Extracted material =
<<<<
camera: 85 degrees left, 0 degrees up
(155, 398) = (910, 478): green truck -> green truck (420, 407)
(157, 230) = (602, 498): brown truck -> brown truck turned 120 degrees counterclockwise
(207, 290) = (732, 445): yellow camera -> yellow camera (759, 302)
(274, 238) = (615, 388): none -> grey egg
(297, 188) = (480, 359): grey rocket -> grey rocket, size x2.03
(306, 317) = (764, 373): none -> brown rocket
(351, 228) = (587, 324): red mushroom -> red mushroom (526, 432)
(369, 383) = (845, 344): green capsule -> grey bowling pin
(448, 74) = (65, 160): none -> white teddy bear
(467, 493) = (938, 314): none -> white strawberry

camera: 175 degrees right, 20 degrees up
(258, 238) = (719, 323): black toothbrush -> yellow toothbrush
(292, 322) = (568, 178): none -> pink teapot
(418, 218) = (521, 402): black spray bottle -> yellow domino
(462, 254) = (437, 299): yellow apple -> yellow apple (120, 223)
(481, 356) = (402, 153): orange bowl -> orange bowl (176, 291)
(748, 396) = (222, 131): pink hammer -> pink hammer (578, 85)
>>>>
<<<<
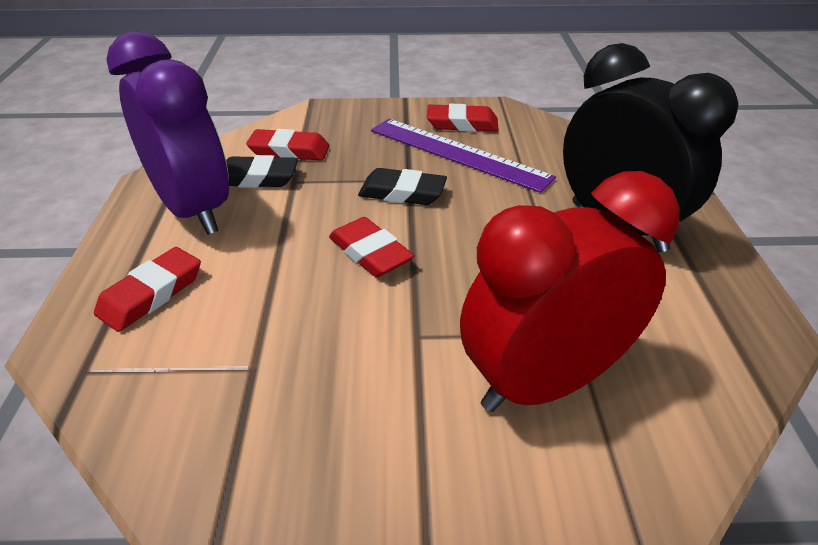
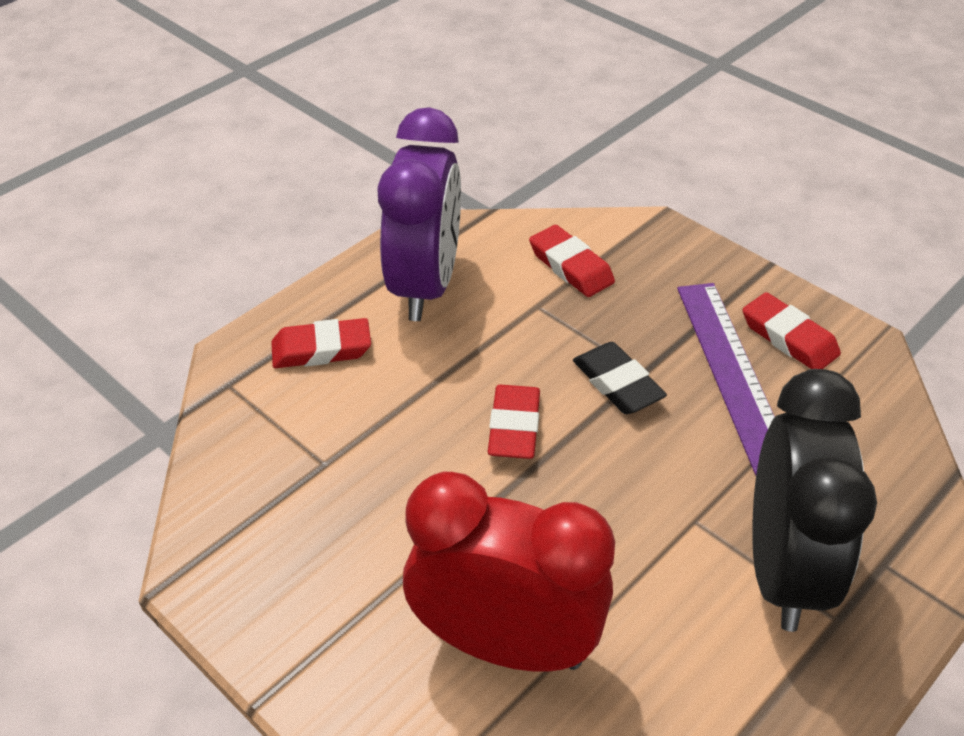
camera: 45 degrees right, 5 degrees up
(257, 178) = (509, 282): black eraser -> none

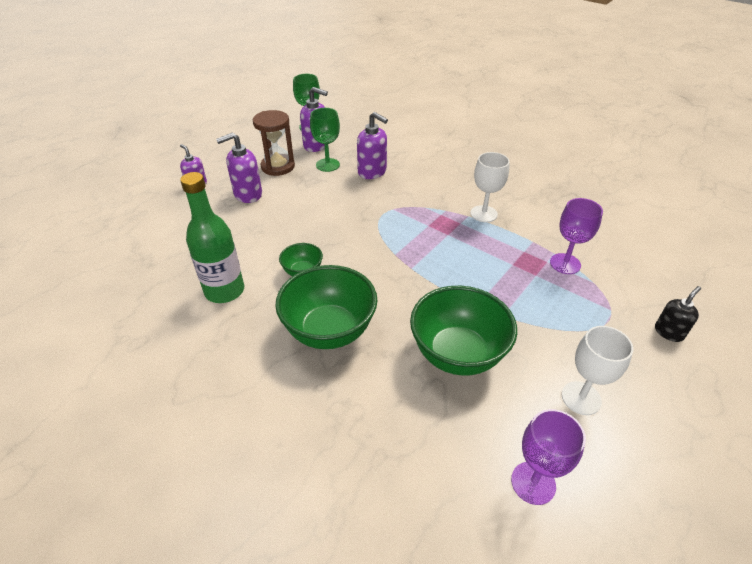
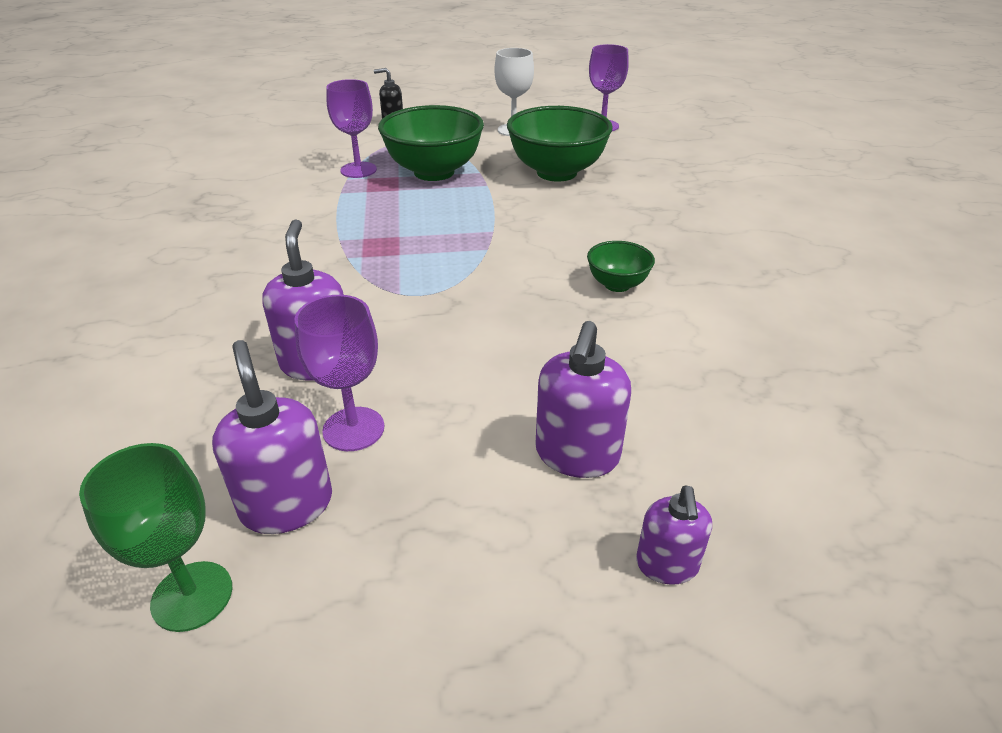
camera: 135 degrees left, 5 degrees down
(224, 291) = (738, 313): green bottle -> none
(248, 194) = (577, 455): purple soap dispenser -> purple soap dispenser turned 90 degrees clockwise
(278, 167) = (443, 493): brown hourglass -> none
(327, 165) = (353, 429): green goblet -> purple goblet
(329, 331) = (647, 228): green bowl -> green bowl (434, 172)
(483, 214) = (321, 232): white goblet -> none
>>>>
Activity = An exact, complete copy of the lines above from the one with "(248, 194) = (577, 455): purple" through the one with "(327, 165) = (353, 429): green" is the whole answer.

Result of the exercise =
(248, 194) = (577, 455): purple soap dispenser -> purple soap dispenser turned 90 degrees clockwise
(278, 167) = (443, 493): brown hourglass -> none
(327, 165) = (353, 429): green goblet -> purple goblet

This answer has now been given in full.